Problem description:
Below are the records; copy out every line that holds the word "carrot".
++++ Exercise materials
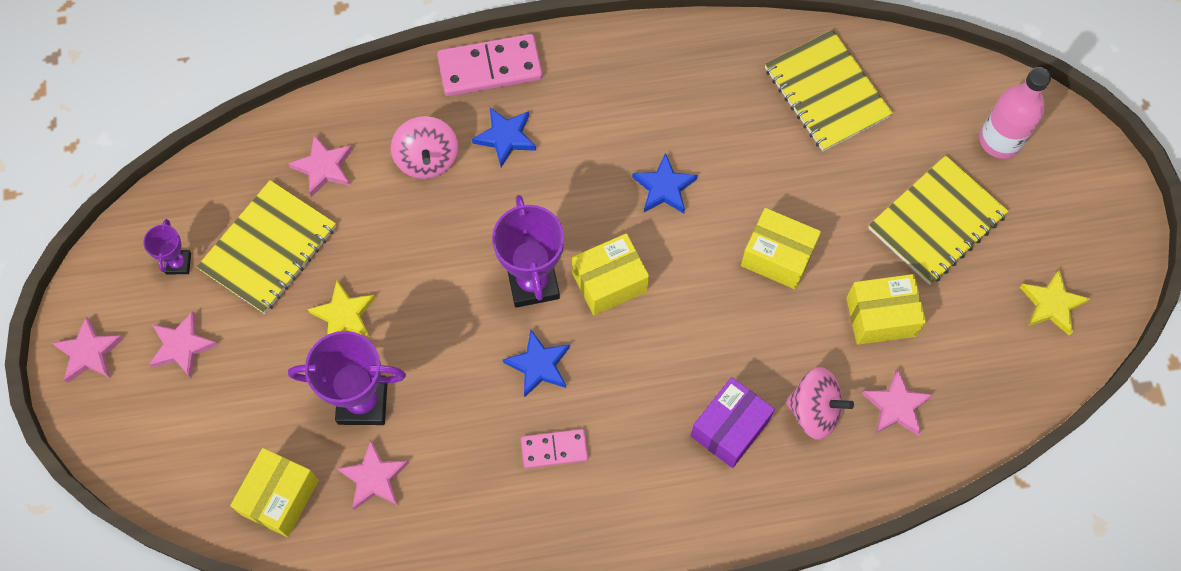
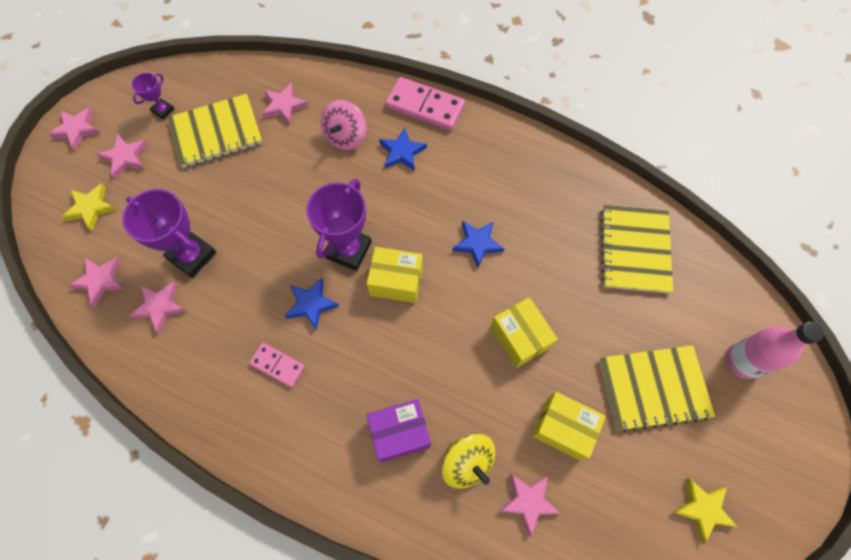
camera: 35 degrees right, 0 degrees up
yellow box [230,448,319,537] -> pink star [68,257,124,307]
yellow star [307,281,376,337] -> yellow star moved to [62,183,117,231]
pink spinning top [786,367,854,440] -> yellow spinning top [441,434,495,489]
++++++++
++++ Exercise materials
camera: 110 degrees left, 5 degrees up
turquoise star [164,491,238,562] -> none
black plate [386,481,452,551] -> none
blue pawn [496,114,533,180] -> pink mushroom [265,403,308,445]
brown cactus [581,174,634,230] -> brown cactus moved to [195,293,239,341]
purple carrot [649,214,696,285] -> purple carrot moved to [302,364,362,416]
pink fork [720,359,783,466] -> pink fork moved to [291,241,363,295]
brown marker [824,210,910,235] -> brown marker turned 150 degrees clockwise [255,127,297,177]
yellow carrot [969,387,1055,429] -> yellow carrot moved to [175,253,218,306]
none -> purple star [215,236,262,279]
++++++++
Your solution:
purple carrot [649,214,696,285] -> purple carrot moved to [302,364,362,416]
yellow carrot [969,387,1055,429] -> yellow carrot moved to [175,253,218,306]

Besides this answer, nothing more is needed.